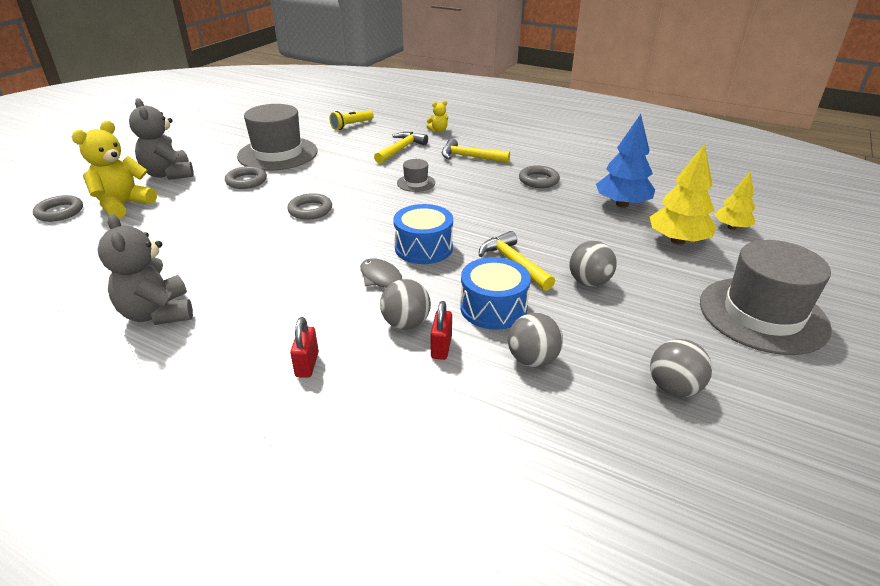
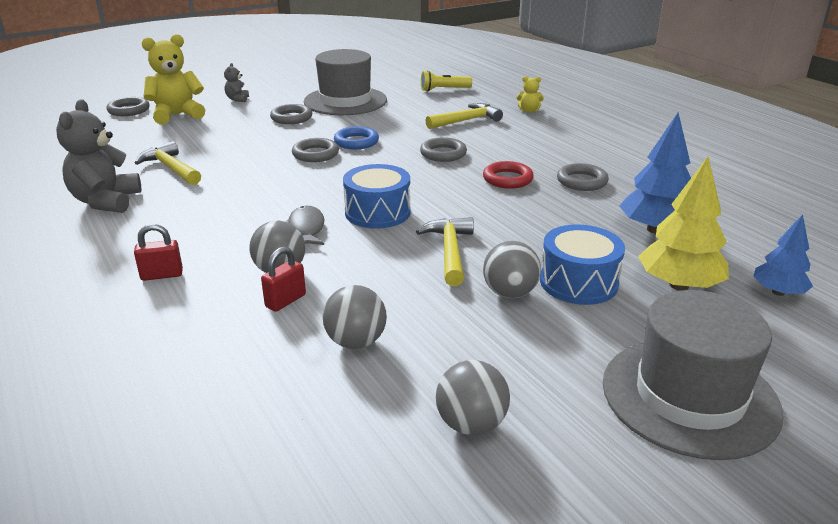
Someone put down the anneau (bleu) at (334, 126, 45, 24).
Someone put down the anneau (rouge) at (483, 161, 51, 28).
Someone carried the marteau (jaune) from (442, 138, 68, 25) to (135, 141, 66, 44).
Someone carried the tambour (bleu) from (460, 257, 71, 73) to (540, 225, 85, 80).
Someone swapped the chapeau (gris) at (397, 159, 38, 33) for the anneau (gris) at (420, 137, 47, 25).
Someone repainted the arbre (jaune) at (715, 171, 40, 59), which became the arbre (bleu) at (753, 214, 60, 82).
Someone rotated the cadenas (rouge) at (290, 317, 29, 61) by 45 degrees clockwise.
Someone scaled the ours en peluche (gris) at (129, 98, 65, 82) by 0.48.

######

TASK TO CARRY OUT — The answer should be exactly the lines from the one that contains "Someone swapped the" through the end of the entries, both ends included, and nothing besides.

RESULT OF THIS TASK —
Someone swapped the chapeau (gris) at (397, 159, 38, 33) for the anneau (gris) at (420, 137, 47, 25).
Someone repainted the arbre (jaune) at (715, 171, 40, 59), which became the arbre (bleu) at (753, 214, 60, 82).
Someone rotated the cadenas (rouge) at (290, 317, 29, 61) by 45 degrees clockwise.
Someone scaled the ours en peluche (gris) at (129, 98, 65, 82) by 0.48.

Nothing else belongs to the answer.